From the data underneath, reproduce exactly the stretch that begins at the line with "green tape [303,198,342,233] -> none" and ends after the line with "none -> green car [306,442,452,526]".

_DATA EXTRACTS:_
·····

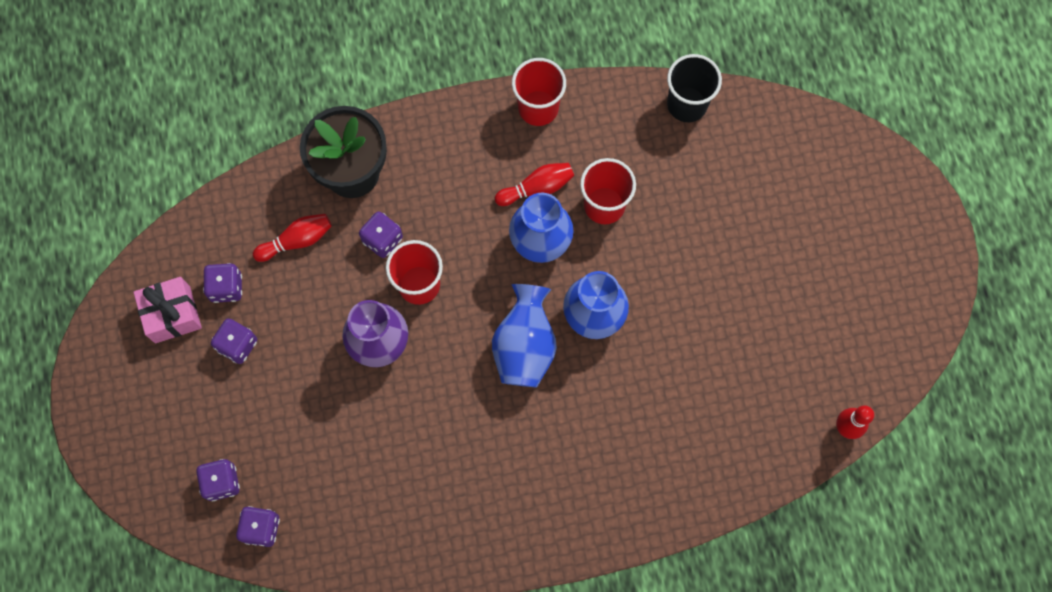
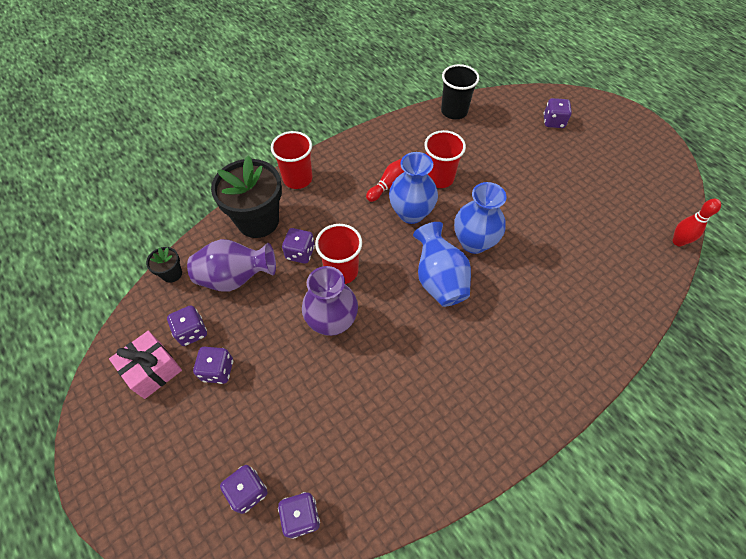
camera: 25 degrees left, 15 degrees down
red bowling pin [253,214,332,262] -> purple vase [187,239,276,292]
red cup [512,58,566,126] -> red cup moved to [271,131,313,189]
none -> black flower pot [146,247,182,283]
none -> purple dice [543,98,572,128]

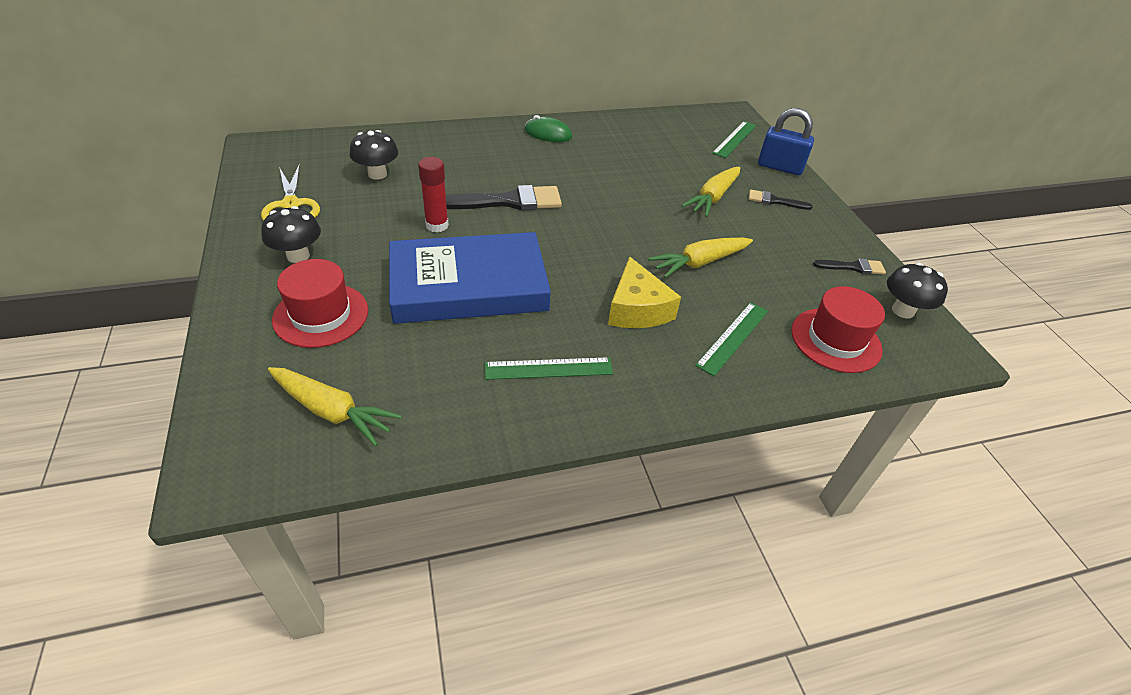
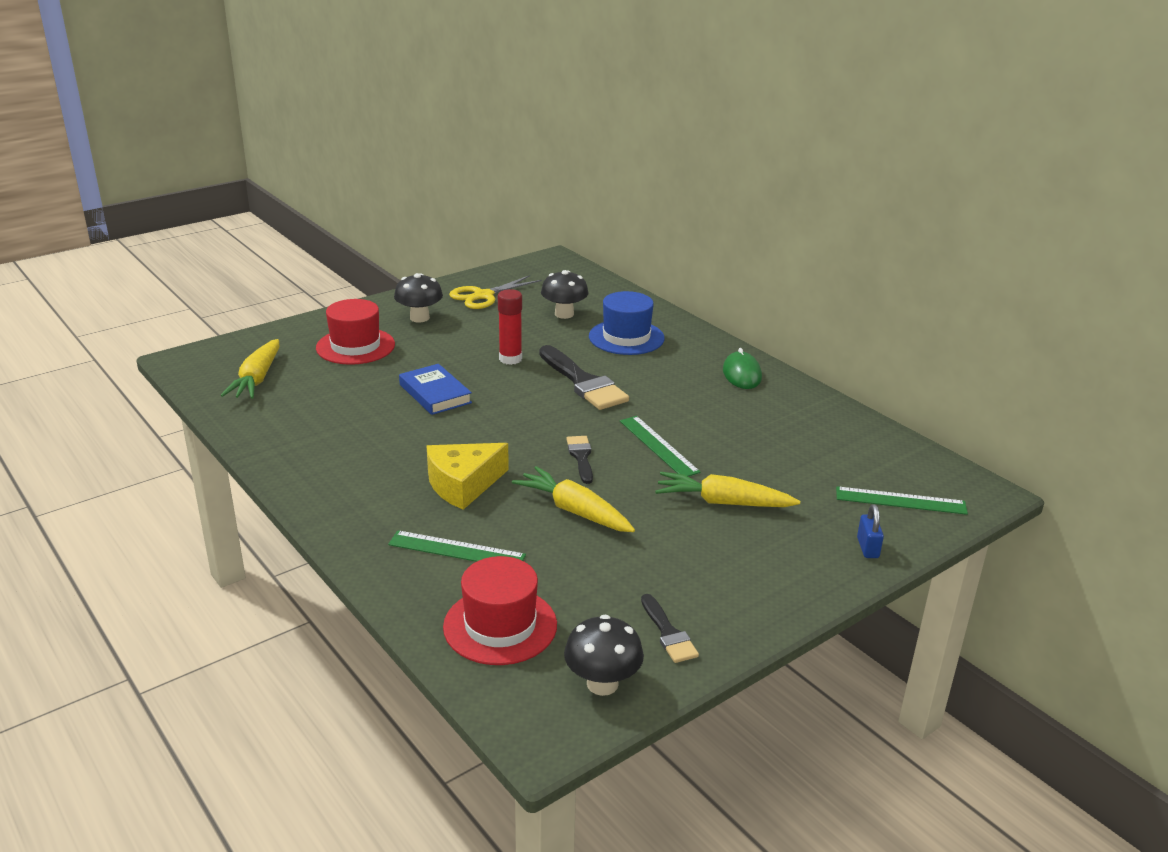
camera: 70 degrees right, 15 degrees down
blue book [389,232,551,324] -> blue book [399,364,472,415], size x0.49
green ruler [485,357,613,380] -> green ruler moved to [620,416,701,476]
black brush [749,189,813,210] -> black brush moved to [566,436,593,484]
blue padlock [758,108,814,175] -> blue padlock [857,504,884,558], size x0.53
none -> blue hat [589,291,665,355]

·····

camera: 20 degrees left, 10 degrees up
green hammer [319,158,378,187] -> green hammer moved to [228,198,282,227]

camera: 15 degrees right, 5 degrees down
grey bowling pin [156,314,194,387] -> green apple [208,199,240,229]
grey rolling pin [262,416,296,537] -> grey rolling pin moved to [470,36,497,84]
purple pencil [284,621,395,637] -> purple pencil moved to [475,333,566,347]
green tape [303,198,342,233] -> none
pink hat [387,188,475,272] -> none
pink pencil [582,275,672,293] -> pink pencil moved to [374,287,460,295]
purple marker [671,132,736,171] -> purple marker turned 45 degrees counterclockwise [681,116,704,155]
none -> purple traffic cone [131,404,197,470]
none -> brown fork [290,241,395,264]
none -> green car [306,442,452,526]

·····

_THE COMPLETED TASK:_
green tape [303,198,342,233] -> none
pink hat [387,188,475,272] -> none
pink pencil [582,275,672,293] -> pink pencil moved to [374,287,460,295]
purple marker [671,132,736,171] -> purple marker turned 45 degrees counterclockwise [681,116,704,155]
none -> purple traffic cone [131,404,197,470]
none -> brown fork [290,241,395,264]
none -> green car [306,442,452,526]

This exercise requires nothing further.